## Records to process
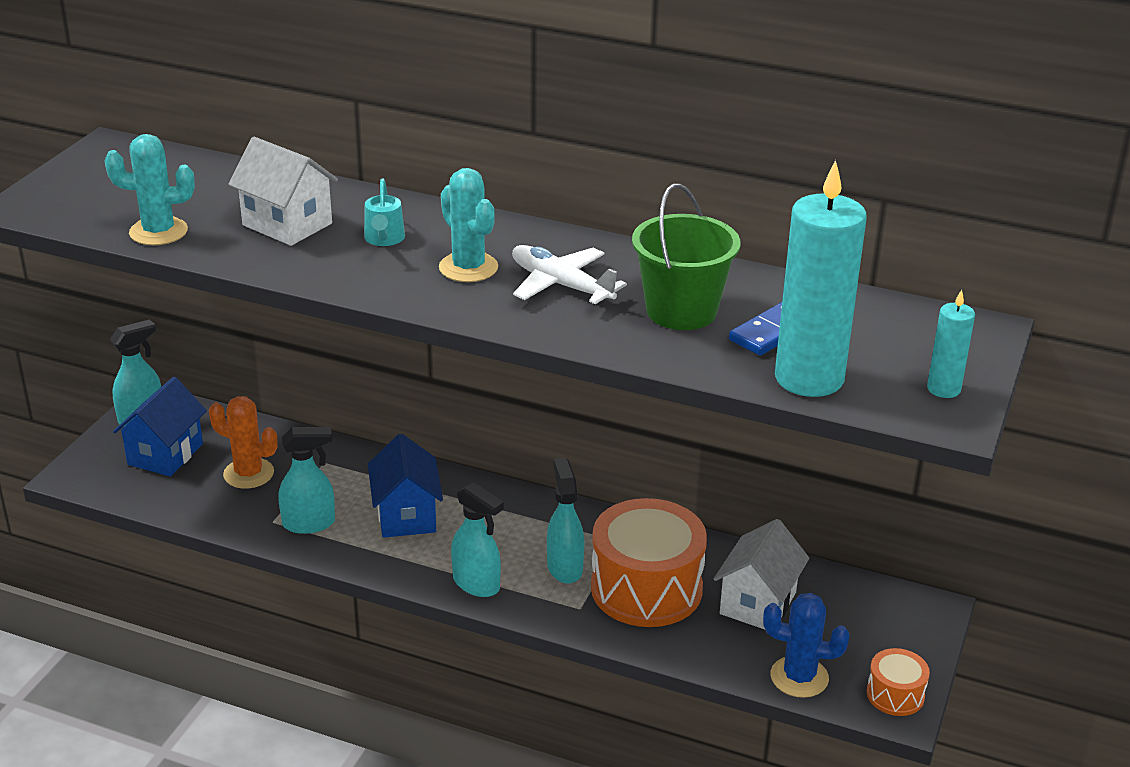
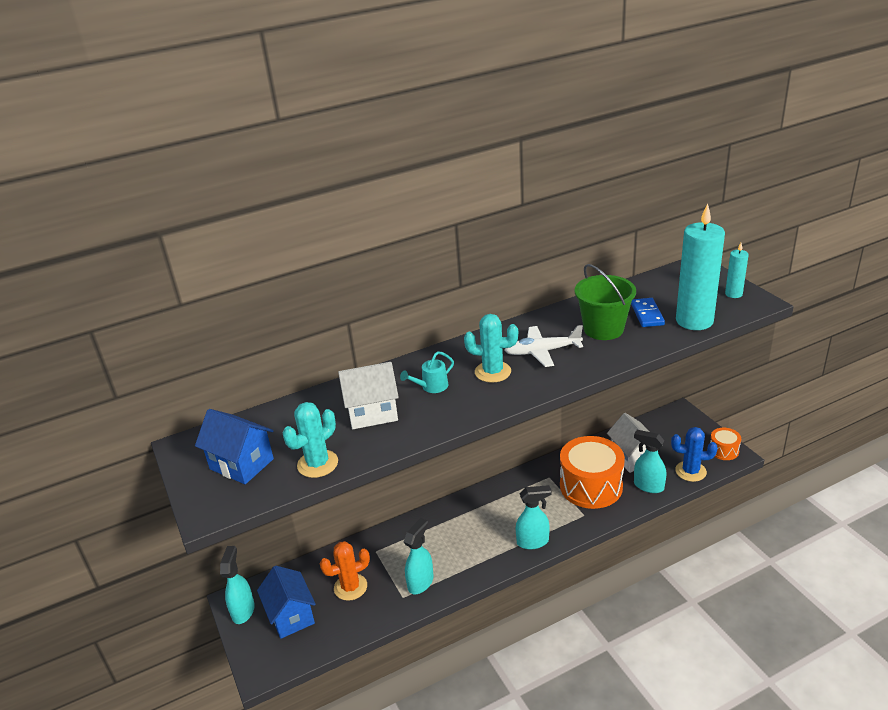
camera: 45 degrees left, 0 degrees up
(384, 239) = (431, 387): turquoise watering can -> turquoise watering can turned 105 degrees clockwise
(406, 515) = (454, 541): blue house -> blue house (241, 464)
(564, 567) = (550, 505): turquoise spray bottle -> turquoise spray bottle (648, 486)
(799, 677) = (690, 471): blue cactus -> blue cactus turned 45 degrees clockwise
==
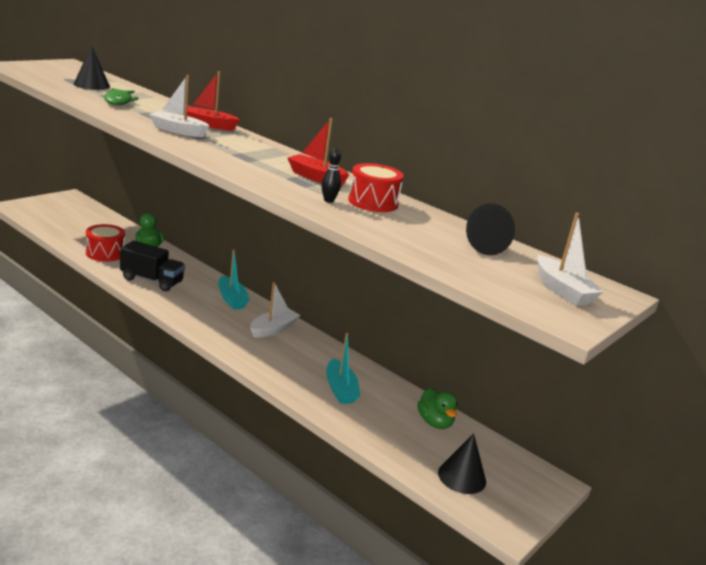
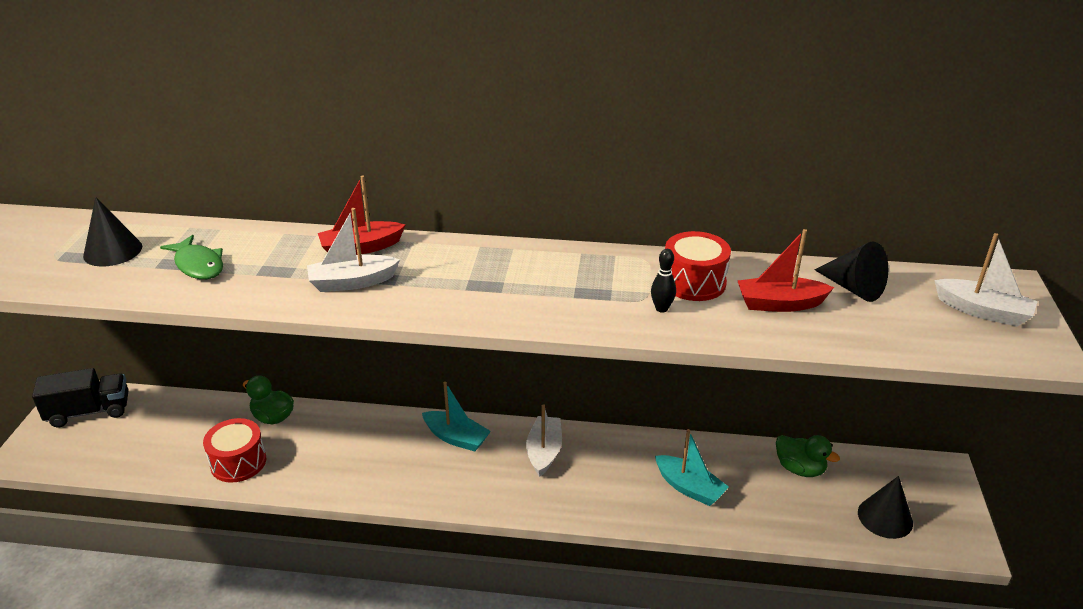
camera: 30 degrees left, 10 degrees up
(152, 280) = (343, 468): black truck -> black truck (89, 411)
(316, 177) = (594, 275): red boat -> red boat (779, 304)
---
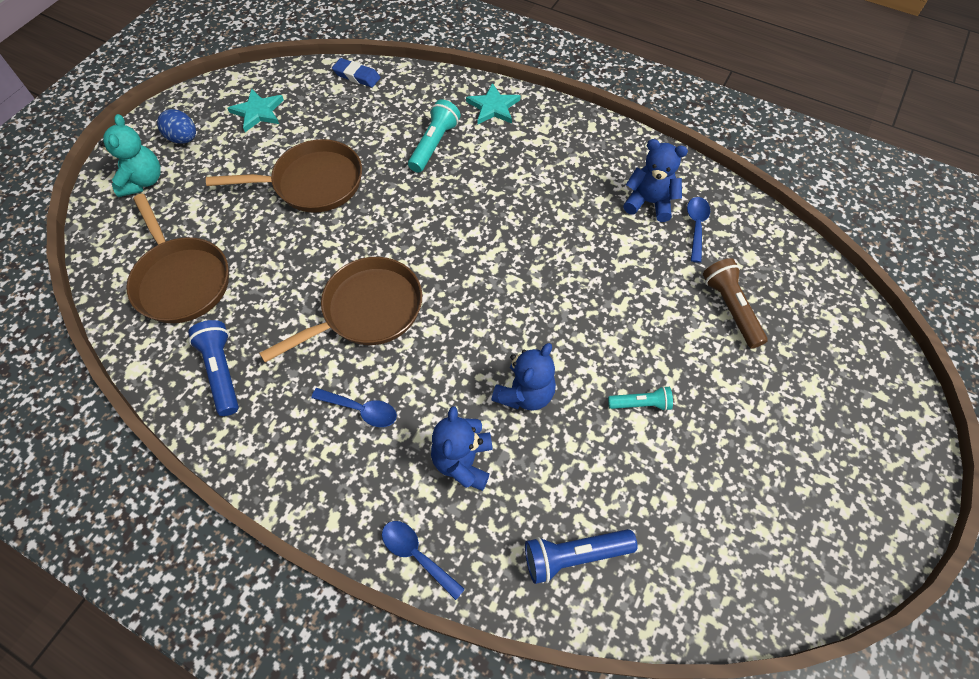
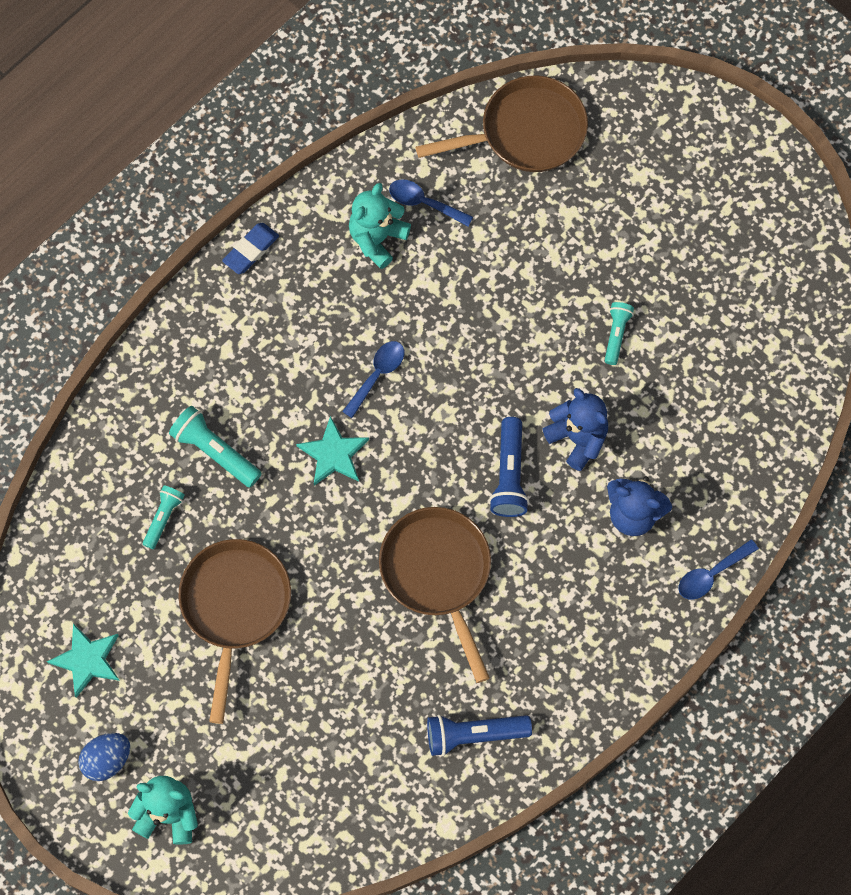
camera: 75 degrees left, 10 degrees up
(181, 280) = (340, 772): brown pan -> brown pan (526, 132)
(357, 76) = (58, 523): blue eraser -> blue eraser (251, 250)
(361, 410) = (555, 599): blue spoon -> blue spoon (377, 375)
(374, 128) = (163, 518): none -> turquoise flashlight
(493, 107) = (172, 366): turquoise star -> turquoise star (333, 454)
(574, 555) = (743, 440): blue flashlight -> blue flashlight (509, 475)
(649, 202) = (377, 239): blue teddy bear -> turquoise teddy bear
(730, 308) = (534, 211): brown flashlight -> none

## Exercise instructions
Find where the line with "(181, 280) = (340, 772): brown" sits in the material above, then copy exactly from it through the line with "(730, 308) = (534, 211): brown". Add no other line.

## Answer to this problem
(181, 280) = (340, 772): brown pan -> brown pan (526, 132)
(357, 76) = (58, 523): blue eraser -> blue eraser (251, 250)
(361, 410) = (555, 599): blue spoon -> blue spoon (377, 375)
(374, 128) = (163, 518): none -> turquoise flashlight
(493, 107) = (172, 366): turquoise star -> turquoise star (333, 454)
(574, 555) = (743, 440): blue flashlight -> blue flashlight (509, 475)
(649, 202) = (377, 239): blue teddy bear -> turquoise teddy bear
(730, 308) = (534, 211): brown flashlight -> none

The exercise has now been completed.